The lines below starting at the line containing "U102 pin GP4: OUT -> FWD2" and ending at the line containing "C203: 68pF (GND, XI) -> 68pF (XI, XO)" are to be repeated exactly, with both ends kept and nothing else added.

### Records to use
##########

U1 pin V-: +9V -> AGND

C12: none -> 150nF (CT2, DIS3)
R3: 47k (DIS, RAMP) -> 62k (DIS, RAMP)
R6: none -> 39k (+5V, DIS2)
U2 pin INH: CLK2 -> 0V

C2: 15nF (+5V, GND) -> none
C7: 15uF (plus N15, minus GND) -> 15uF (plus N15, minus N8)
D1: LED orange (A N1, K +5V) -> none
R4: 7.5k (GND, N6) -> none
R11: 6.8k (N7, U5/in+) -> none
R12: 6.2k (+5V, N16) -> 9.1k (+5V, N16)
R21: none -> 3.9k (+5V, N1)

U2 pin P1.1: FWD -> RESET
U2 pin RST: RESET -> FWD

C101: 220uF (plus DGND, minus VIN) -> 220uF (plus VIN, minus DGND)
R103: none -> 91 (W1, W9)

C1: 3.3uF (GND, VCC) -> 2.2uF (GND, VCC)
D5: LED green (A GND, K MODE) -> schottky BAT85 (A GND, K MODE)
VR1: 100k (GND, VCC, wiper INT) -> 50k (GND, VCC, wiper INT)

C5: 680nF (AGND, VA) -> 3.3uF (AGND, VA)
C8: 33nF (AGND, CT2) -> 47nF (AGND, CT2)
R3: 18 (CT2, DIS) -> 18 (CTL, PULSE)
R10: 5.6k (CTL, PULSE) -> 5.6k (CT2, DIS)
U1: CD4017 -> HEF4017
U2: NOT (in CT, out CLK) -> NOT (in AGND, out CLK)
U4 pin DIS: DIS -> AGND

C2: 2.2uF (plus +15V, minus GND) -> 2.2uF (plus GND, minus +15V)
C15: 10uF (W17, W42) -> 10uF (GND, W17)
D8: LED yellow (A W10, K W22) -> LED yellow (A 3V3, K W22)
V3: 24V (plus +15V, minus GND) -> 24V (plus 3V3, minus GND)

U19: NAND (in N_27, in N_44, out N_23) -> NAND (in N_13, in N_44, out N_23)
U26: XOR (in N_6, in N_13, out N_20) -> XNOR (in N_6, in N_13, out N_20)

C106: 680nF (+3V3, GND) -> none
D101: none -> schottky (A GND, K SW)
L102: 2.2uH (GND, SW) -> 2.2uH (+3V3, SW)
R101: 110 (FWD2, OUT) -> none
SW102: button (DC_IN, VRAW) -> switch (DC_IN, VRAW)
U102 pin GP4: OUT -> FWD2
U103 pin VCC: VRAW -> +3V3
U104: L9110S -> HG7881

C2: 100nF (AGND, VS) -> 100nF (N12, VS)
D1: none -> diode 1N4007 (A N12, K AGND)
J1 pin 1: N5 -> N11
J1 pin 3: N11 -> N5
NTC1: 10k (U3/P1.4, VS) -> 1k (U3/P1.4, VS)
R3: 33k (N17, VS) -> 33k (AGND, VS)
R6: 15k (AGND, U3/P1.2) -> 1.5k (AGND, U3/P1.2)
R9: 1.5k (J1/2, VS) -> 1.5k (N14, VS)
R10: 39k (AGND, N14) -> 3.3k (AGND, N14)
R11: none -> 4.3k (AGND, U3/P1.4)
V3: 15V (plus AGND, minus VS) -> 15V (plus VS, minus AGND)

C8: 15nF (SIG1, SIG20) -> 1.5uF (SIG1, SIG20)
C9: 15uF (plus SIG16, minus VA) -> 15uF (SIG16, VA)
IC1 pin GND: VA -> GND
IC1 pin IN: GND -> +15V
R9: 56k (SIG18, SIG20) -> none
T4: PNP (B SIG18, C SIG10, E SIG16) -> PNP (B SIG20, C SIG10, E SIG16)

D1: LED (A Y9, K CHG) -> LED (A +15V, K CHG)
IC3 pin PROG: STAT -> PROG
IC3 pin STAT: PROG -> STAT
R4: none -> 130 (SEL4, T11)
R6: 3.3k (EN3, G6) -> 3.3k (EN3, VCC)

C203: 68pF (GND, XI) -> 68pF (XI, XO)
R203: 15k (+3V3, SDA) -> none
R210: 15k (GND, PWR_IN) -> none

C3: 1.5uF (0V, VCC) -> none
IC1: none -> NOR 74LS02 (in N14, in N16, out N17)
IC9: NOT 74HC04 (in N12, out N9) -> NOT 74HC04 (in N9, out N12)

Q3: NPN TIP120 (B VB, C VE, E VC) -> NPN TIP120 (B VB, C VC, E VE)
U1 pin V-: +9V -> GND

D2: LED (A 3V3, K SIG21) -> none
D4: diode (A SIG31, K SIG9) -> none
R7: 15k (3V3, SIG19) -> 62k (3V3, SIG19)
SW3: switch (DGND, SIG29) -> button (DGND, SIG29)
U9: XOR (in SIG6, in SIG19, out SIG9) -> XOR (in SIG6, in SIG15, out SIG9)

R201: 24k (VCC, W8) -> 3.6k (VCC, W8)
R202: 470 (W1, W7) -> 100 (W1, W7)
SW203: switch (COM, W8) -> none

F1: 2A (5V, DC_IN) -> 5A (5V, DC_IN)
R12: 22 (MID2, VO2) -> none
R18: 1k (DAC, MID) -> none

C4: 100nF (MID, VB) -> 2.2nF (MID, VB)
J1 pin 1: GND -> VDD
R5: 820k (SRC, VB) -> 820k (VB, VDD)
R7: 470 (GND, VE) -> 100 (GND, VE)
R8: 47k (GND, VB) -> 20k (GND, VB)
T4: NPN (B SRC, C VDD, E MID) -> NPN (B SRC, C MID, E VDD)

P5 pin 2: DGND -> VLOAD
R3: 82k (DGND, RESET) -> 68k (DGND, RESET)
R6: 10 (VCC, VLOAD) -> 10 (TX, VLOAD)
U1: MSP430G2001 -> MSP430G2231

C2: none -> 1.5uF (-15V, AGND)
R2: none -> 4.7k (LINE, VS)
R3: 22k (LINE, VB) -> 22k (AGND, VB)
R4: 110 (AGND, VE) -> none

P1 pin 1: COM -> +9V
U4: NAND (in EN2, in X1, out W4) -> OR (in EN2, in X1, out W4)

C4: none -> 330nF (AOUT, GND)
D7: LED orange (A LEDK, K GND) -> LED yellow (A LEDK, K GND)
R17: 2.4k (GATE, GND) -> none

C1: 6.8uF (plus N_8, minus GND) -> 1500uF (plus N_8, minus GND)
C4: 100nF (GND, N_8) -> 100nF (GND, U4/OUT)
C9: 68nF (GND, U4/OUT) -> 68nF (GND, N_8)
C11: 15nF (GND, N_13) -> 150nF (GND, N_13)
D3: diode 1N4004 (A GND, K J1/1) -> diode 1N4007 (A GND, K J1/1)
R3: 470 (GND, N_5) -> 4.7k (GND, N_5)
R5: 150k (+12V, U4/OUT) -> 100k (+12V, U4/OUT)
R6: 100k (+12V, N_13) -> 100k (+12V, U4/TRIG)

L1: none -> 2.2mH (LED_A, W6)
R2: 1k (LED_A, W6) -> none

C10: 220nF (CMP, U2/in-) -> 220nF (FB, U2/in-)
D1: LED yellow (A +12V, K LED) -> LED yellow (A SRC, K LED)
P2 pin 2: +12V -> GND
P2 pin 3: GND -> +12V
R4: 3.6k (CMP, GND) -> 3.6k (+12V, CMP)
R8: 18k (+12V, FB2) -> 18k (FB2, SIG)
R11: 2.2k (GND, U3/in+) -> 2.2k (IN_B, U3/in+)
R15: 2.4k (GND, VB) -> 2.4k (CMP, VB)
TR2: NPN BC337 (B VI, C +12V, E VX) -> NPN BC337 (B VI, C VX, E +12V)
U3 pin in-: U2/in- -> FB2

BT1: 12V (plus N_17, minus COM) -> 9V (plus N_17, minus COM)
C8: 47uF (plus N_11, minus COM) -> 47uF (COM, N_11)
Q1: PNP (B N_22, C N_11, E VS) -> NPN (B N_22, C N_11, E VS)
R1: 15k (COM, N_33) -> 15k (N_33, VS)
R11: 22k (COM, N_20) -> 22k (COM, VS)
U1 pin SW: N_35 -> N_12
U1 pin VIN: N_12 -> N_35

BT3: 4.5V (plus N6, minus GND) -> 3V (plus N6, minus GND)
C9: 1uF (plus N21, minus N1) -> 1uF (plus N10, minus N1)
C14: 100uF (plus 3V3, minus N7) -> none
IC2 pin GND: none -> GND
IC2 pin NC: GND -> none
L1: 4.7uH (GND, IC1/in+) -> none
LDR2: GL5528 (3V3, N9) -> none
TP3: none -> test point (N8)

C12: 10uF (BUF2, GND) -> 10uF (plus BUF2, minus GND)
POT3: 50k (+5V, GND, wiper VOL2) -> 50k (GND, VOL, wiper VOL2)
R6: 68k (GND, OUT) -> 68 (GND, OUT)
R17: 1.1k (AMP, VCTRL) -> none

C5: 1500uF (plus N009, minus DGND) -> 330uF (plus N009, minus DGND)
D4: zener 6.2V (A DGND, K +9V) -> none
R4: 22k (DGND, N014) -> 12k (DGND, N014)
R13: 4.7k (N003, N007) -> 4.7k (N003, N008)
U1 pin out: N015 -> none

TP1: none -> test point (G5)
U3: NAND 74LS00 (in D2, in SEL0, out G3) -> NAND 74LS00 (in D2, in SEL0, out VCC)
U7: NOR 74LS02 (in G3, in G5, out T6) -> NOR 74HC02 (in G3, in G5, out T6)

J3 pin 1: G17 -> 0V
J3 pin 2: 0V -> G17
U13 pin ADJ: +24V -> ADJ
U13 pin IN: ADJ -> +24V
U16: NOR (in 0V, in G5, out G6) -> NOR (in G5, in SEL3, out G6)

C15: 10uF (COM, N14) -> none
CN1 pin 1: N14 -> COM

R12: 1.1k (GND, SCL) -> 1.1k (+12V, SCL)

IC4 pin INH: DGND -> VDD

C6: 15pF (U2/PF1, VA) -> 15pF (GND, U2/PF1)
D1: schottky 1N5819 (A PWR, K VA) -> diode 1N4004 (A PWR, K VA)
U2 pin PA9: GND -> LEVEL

##########

### Your response
U102 pin GP4: OUT -> FWD2
U103 pin VCC: VRAW -> +3V3
U104: L9110S -> HG7881

C2: 100nF (AGND, VS) -> 100nF (N12, VS)
D1: none -> diode 1N4007 (A N12, K AGND)
J1 pin 1: N5 -> N11
J1 pin 3: N11 -> N5
NTC1: 10k (U3/P1.4, VS) -> 1k (U3/P1.4, VS)
R3: 33k (N17, VS) -> 33k (AGND, VS)
R6: 15k (AGND, U3/P1.2) -> 1.5k (AGND, U3/P1.2)
R9: 1.5k (J1/2, VS) -> 1.5k (N14, VS)
R10: 39k (AGND, N14) -> 3.3k (AGND, N14)
R11: none -> 4.3k (AGND, U3/P1.4)
V3: 15V (plus AGND, minus VS) -> 15V (plus VS, minus AGND)

C8: 15nF (SIG1, SIG20) -> 1.5uF (SIG1, SIG20)
C9: 15uF (plus SIG16, minus VA) -> 15uF (SIG16, VA)
IC1 pin GND: VA -> GND
IC1 pin IN: GND -> +15V
R9: 56k (SIG18, SIG20) -> none
T4: PNP (B SIG18, C SIG10, E SIG16) -> PNP (B SIG20, C SIG10, E SIG16)

D1: LED (A Y9, K CHG) -> LED (A +15V, K CHG)
IC3 pin PROG: STAT -> PROG
IC3 pin STAT: PROG -> STAT
R4: none -> 130 (SEL4, T11)
R6: 3.3k (EN3, G6) -> 3.3k (EN3, VCC)

C203: 68pF (GND, XI) -> 68pF (XI, XO)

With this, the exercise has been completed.